DESCRIPTION OF THE TASK:
Set down exactly the lines from the one containing "purple scissors [352,385,469,437]" through the last line of the records below, both included, and nothing else.

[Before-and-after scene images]

+++

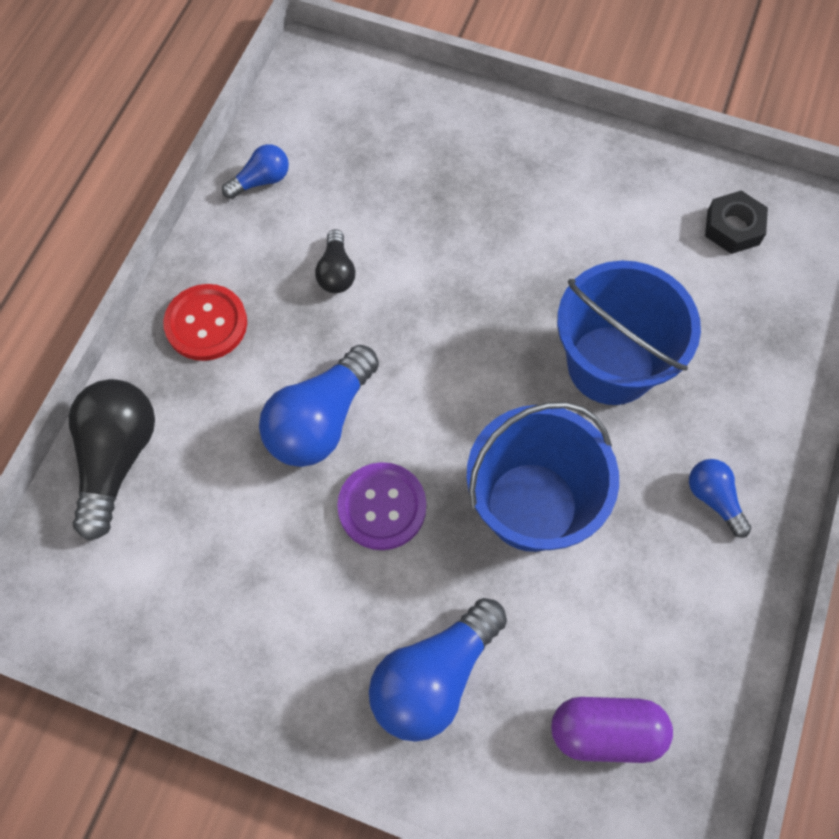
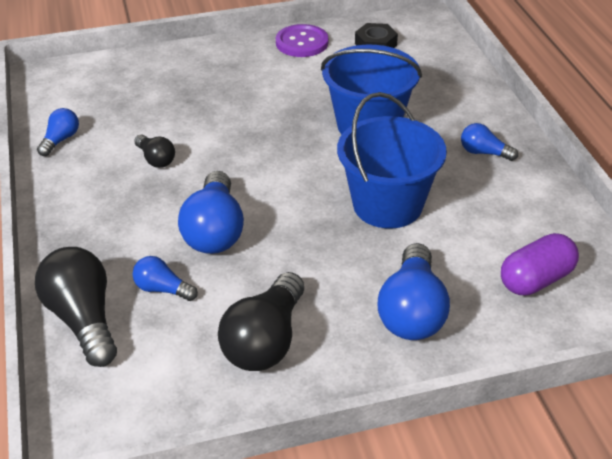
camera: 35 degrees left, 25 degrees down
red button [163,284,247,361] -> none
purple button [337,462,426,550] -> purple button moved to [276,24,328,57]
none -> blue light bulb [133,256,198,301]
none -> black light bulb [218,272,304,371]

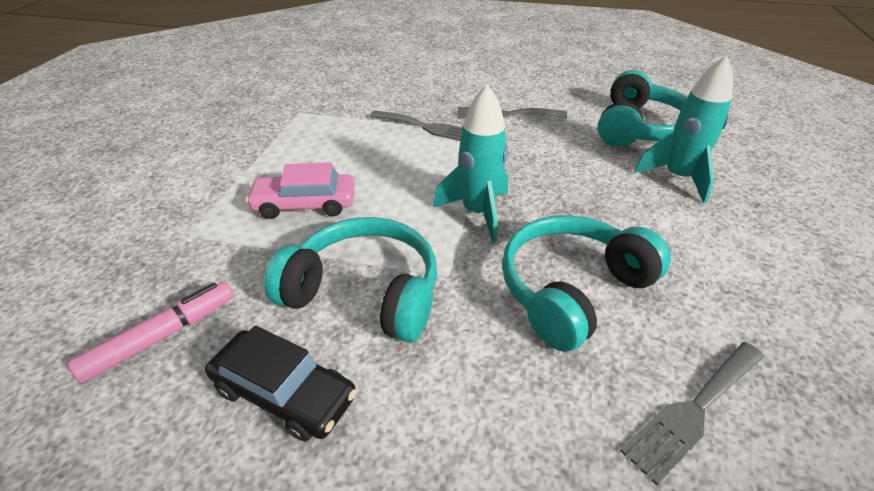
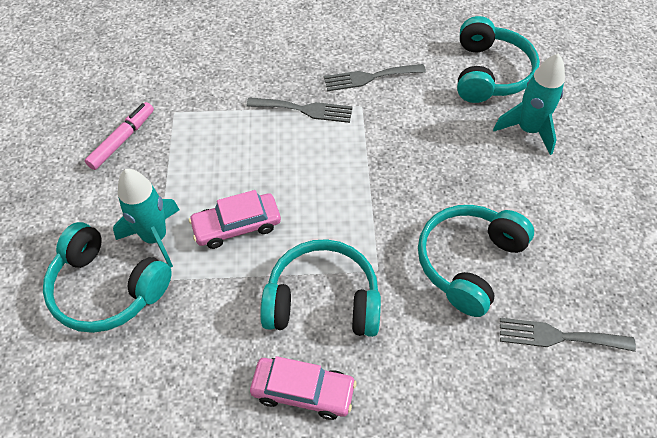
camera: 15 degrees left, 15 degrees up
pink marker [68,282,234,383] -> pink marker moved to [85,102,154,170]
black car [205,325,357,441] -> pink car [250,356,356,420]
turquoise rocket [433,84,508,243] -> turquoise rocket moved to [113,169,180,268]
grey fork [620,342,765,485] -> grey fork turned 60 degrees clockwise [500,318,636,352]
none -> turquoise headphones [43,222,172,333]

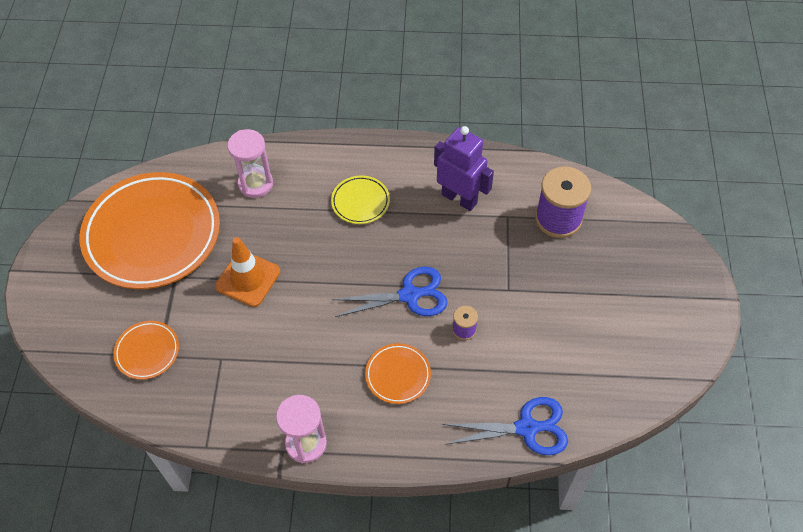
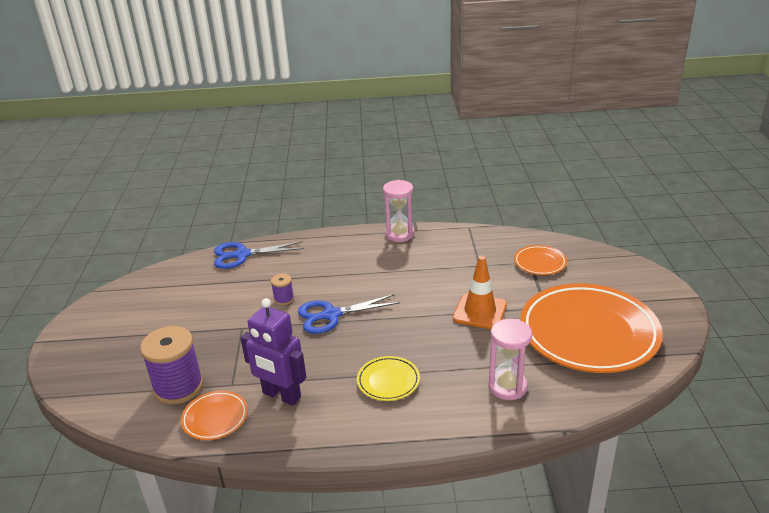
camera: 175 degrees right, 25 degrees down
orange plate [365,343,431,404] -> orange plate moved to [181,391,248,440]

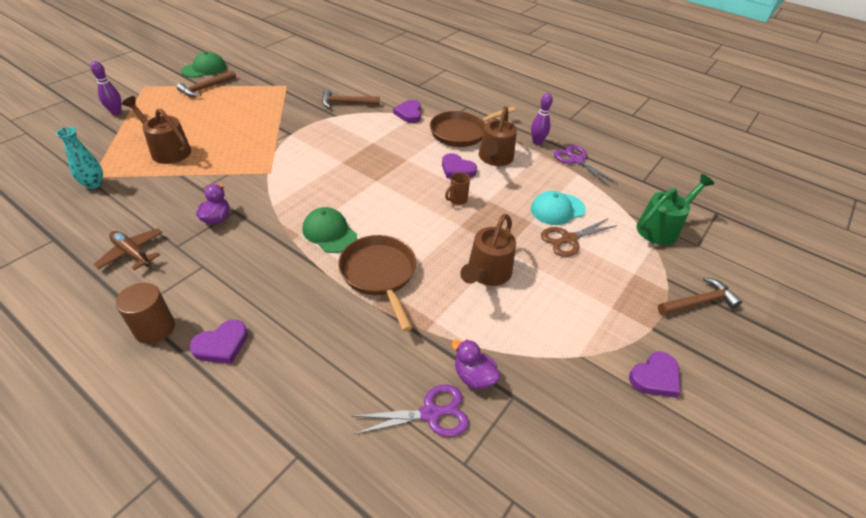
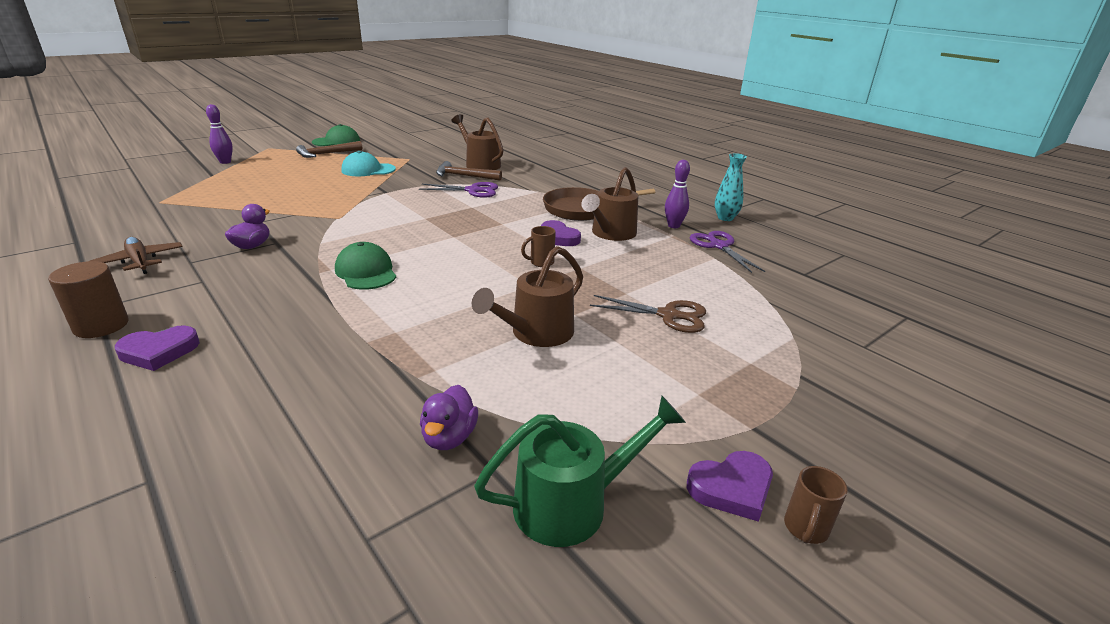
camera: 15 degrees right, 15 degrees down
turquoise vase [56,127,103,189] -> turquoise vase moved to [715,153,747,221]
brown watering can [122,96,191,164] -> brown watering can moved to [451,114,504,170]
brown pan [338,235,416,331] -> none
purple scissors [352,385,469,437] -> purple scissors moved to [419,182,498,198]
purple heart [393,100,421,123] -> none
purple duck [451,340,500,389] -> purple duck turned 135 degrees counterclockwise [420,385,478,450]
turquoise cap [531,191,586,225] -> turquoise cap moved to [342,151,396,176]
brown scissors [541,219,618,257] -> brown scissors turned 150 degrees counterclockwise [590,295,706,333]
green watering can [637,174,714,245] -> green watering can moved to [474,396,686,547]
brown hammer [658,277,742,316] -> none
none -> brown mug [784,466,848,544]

+++

TASK ANSWER:
purple scissors [352,385,469,437] -> purple scissors moved to [419,182,498,198]
purple heart [393,100,421,123] -> none
purple duck [451,340,500,389] -> purple duck turned 135 degrees counterclockwise [420,385,478,450]
turquoise cap [531,191,586,225] -> turquoise cap moved to [342,151,396,176]
brown scissors [541,219,618,257] -> brown scissors turned 150 degrees counterclockwise [590,295,706,333]
green watering can [637,174,714,245] -> green watering can moved to [474,396,686,547]
brown hammer [658,277,742,316] -> none
none -> brown mug [784,466,848,544]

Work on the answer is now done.